Reproduce exactly the lines of the material beneath, from the line that contains "grey jar: 1 -> 3" to the line that contains "green nut: 3 -> 5", both included, and no other lines.
────
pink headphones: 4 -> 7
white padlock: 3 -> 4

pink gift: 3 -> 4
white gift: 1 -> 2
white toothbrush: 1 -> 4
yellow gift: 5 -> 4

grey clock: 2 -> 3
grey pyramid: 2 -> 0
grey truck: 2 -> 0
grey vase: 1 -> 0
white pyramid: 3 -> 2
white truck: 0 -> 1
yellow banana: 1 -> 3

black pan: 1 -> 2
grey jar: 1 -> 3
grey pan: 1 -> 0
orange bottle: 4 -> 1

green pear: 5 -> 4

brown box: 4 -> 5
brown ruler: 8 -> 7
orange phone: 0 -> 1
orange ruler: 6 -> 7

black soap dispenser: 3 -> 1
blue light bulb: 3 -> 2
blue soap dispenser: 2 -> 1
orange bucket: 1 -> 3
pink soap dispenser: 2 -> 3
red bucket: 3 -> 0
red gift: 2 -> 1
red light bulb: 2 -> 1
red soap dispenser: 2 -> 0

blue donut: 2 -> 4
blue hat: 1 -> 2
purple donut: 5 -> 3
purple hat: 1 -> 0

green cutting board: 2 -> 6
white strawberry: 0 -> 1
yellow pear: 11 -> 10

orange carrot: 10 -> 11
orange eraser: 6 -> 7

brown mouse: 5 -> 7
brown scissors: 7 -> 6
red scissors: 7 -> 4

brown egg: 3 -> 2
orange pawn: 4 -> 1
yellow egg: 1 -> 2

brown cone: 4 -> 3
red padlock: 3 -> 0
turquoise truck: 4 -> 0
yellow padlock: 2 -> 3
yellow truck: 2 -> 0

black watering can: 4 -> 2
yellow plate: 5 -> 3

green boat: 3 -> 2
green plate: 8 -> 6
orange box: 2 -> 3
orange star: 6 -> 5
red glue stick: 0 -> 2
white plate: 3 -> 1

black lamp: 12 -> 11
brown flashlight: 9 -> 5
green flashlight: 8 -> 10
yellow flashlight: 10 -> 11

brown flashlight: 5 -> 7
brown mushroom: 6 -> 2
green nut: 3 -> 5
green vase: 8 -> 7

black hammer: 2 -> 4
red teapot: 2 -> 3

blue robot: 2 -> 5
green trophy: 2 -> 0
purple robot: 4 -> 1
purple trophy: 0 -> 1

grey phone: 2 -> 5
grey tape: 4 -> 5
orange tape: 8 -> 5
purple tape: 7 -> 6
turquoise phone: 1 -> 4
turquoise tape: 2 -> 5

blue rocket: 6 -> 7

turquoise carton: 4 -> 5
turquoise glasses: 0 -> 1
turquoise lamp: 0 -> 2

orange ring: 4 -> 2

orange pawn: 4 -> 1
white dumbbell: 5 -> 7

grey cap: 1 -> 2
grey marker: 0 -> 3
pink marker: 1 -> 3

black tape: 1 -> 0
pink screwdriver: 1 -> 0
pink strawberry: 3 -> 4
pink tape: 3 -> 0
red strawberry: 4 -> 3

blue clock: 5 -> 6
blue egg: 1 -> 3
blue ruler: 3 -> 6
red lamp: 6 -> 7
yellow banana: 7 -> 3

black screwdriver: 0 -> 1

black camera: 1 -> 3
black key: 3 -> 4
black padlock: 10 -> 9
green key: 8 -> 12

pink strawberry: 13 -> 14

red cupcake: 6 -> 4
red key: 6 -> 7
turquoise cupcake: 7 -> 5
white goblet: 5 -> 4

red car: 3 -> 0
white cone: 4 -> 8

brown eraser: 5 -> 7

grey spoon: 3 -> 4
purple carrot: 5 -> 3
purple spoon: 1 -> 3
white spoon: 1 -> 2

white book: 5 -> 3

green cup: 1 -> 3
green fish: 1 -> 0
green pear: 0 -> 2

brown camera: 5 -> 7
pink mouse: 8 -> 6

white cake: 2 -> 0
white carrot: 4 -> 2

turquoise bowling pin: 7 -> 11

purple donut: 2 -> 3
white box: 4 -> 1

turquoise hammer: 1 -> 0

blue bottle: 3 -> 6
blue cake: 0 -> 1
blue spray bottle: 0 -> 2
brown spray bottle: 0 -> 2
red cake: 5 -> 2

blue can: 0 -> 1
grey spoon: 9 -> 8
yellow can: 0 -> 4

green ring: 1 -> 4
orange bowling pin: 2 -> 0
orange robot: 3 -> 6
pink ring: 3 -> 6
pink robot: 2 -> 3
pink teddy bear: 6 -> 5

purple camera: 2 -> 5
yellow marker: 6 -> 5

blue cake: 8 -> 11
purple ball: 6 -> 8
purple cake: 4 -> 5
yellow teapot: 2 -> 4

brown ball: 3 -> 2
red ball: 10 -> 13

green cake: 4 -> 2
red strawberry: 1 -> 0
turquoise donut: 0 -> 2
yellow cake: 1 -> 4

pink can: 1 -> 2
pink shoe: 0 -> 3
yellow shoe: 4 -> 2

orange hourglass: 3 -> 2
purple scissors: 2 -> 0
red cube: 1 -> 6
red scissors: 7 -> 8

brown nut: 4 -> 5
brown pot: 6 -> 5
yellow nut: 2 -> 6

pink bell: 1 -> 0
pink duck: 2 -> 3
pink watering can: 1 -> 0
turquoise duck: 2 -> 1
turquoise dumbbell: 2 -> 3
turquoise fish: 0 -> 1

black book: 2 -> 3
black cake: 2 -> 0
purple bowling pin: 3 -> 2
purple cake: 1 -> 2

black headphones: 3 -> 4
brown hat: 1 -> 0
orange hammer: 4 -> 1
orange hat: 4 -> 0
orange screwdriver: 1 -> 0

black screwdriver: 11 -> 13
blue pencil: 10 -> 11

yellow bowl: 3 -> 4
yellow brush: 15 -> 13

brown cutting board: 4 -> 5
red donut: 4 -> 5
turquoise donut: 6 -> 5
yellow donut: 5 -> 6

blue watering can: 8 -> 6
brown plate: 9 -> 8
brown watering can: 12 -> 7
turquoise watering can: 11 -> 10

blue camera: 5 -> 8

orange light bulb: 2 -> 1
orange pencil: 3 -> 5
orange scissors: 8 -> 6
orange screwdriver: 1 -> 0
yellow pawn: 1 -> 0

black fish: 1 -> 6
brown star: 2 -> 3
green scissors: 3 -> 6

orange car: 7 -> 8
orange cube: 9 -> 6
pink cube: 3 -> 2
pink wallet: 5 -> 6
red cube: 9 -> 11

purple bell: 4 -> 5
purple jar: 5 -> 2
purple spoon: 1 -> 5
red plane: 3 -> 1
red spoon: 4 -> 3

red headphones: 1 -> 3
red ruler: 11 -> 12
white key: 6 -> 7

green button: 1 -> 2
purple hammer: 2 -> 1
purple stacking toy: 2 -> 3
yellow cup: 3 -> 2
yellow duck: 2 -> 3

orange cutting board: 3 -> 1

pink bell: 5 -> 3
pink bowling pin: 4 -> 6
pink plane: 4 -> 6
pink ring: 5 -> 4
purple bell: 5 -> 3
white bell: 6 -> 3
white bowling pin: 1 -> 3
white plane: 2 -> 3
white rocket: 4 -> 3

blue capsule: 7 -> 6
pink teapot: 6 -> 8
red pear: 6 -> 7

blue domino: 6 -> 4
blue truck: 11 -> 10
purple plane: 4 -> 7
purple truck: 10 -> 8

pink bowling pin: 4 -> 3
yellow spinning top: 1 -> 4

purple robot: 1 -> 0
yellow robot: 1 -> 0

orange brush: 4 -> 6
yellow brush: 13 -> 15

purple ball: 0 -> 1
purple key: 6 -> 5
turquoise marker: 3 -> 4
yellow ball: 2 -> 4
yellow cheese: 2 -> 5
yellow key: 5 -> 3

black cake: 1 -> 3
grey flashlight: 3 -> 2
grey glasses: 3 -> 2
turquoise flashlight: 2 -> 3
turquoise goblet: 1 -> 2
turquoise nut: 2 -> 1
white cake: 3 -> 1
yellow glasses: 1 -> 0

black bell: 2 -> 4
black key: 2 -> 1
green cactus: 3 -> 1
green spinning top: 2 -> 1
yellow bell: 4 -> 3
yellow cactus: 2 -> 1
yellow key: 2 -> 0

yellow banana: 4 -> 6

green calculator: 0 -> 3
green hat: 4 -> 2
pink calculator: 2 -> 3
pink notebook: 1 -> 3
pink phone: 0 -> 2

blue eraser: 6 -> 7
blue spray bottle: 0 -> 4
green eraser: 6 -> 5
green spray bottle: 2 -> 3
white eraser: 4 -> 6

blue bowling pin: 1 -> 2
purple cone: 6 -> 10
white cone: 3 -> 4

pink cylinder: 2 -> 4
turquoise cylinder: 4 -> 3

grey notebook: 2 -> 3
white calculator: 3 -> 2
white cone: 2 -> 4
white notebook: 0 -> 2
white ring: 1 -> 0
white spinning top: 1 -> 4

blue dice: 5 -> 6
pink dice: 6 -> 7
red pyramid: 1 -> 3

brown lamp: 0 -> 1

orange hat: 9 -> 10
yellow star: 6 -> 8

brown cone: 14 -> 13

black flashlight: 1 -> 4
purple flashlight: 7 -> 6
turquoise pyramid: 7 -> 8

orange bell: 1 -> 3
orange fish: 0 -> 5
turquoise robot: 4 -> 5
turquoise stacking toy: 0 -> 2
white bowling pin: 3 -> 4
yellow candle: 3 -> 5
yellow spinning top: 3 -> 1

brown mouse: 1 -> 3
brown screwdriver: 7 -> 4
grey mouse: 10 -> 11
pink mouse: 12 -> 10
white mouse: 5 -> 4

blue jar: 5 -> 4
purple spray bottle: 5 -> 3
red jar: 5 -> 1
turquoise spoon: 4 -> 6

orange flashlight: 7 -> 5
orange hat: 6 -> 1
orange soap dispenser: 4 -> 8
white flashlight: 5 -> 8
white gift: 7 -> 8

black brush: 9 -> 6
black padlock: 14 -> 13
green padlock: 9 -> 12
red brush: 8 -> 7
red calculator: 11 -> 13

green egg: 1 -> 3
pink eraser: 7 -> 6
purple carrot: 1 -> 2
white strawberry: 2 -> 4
────
EXPECTED ANSWER
grey jar: 1 -> 3
grey pan: 1 -> 0
orange bottle: 4 -> 1

green pear: 5 -> 4

brown box: 4 -> 5
brown ruler: 8 -> 7
orange phone: 0 -> 1
orange ruler: 6 -> 7

black soap dispenser: 3 -> 1
blue light bulb: 3 -> 2
blue soap dispenser: 2 -> 1
orange bucket: 1 -> 3
pink soap dispenser: 2 -> 3
red bucket: 3 -> 0
red gift: 2 -> 1
red light bulb: 2 -> 1
red soap dispenser: 2 -> 0

blue donut: 2 -> 4
blue hat: 1 -> 2
purple donut: 5 -> 3
purple hat: 1 -> 0

green cutting board: 2 -> 6
white strawberry: 0 -> 1
yellow pear: 11 -> 10

orange carrot: 10 -> 11
orange eraser: 6 -> 7

brown mouse: 5 -> 7
brown scissors: 7 -> 6
red scissors: 7 -> 4

brown egg: 3 -> 2
orange pawn: 4 -> 1
yellow egg: 1 -> 2

brown cone: 4 -> 3
red padlock: 3 -> 0
turquoise truck: 4 -> 0
yellow padlock: 2 -> 3
yellow truck: 2 -> 0

black watering can: 4 -> 2
yellow plate: 5 -> 3

green boat: 3 -> 2
green plate: 8 -> 6
orange box: 2 -> 3
orange star: 6 -> 5
red glue stick: 0 -> 2
white plate: 3 -> 1

black lamp: 12 -> 11
brown flashlight: 9 -> 5
green flashlight: 8 -> 10
yellow flashlight: 10 -> 11

brown flashlight: 5 -> 7
brown mushroom: 6 -> 2
green nut: 3 -> 5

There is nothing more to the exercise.